[ASSIGNED TASK] The expected output is exactly the lines below, starting at the line with "layout.odt: [374,80,405,120] ->" and ending at the line with "Zenta Mail: [58,511,422,658]", both included; no other line belongs in it.

[MATERIAL FOR THIS EXERCISE]
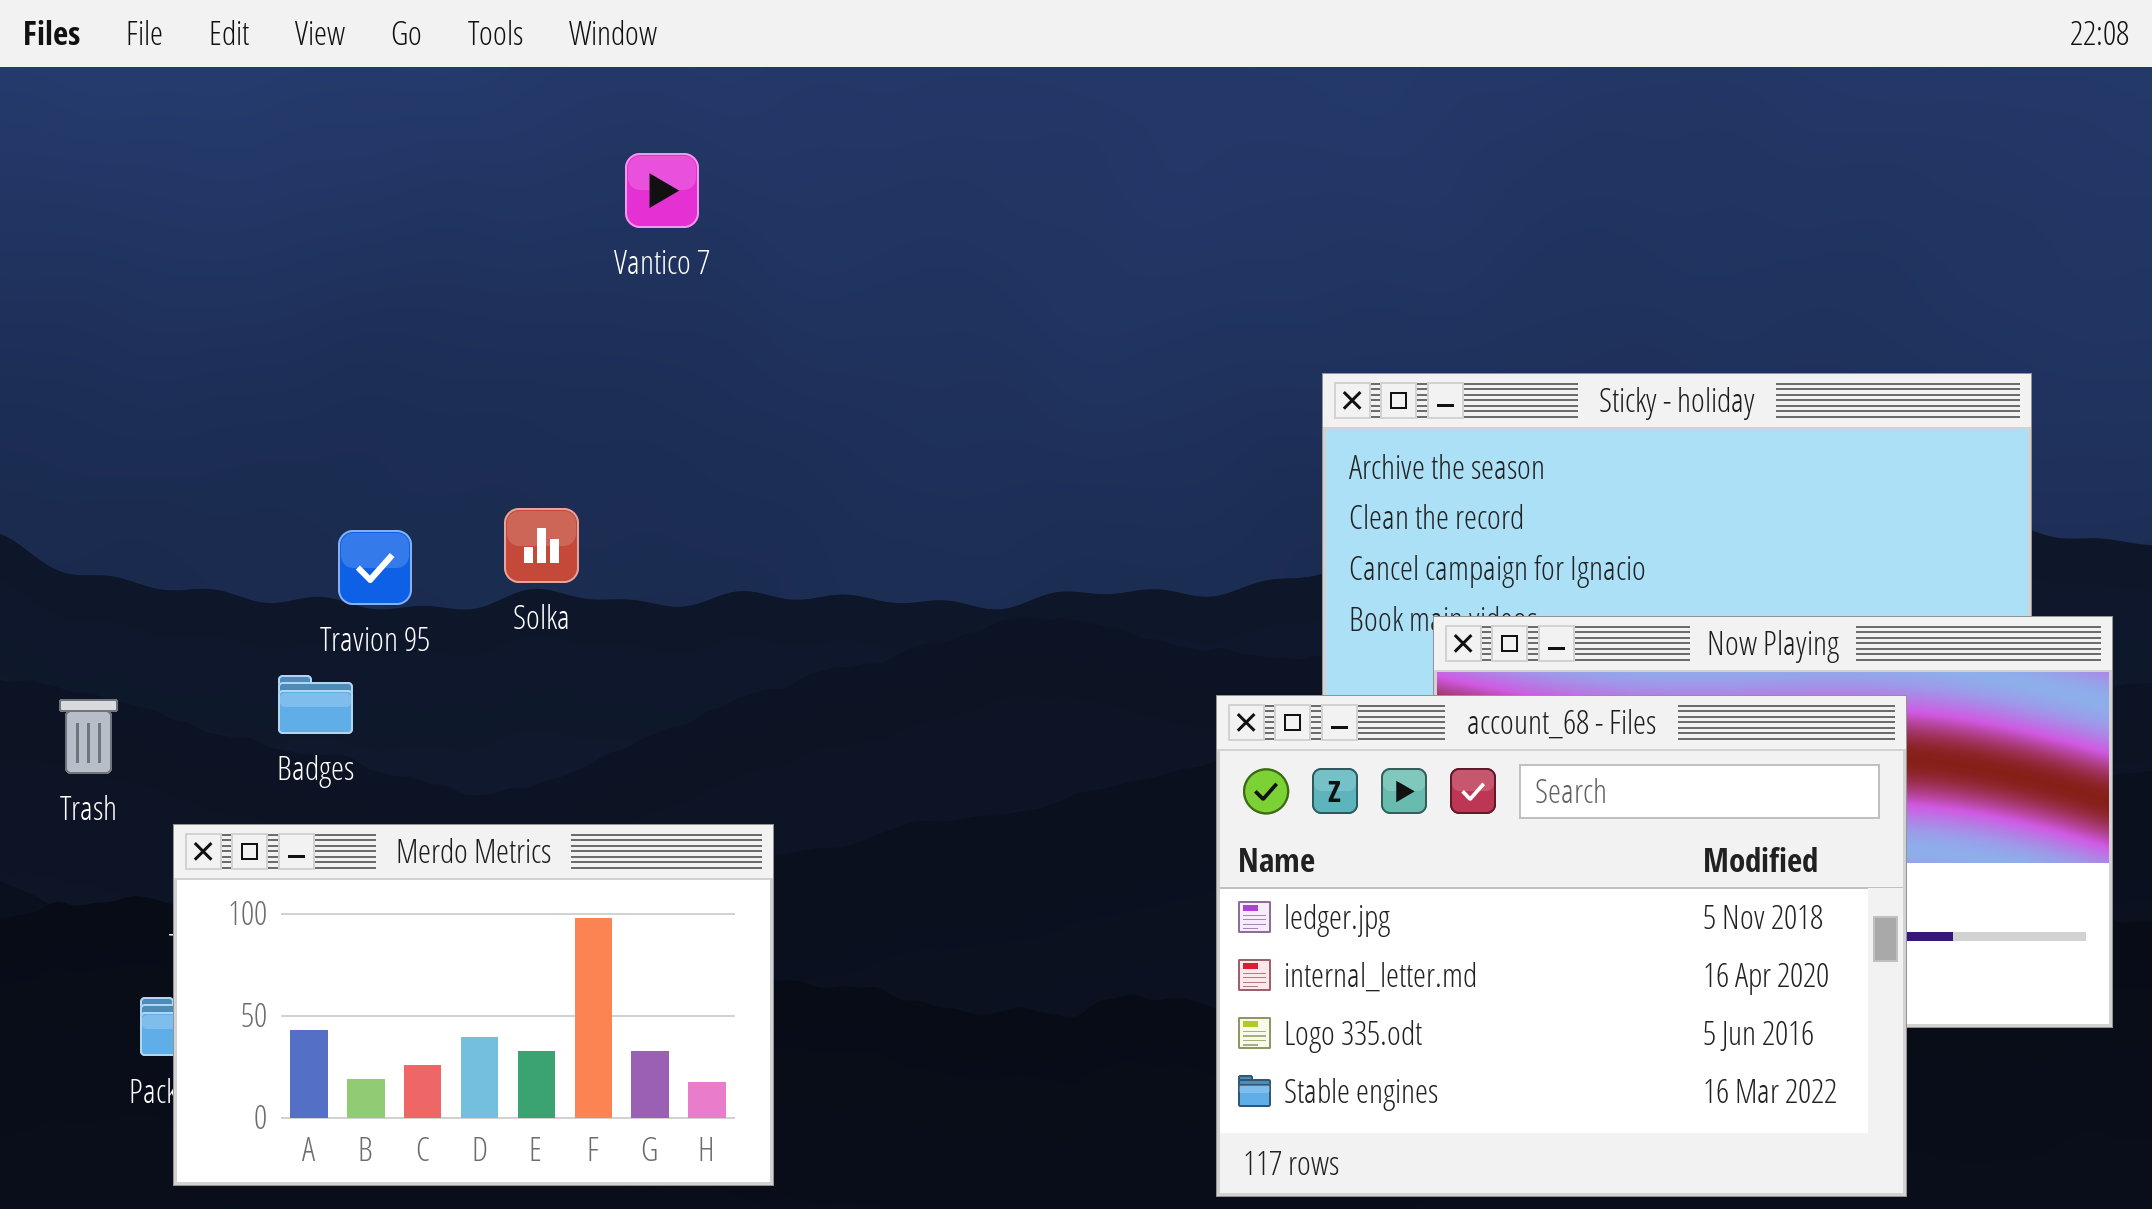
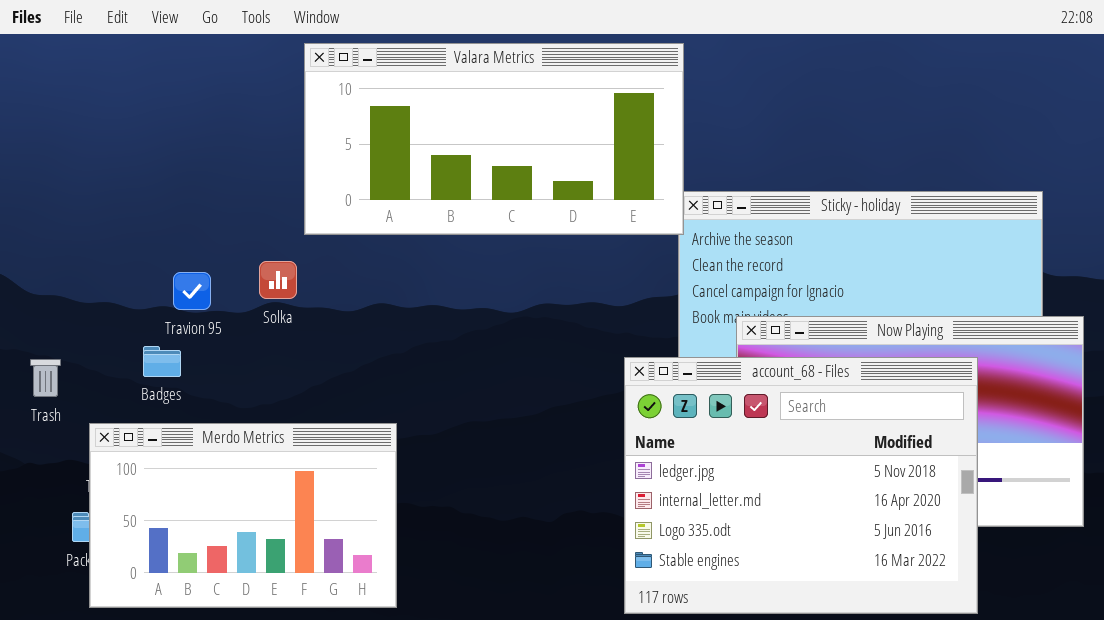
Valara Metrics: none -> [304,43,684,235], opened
---
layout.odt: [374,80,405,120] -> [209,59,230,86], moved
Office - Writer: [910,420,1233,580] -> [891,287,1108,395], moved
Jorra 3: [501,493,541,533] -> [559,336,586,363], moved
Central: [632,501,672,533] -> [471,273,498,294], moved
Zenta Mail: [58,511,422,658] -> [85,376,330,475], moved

[EXPECTED ANSWER]
layout.odt: [374,80,405,120] -> [209,59,230,86], moved
Office - Writer: [910,420,1233,580] -> [891,287,1108,395], moved
Jorra 3: [501,493,541,533] -> [559,336,586,363], moved
Central: [632,501,672,533] -> [471,273,498,294], moved
Zenta Mail: [58,511,422,658] -> [85,376,330,475], moved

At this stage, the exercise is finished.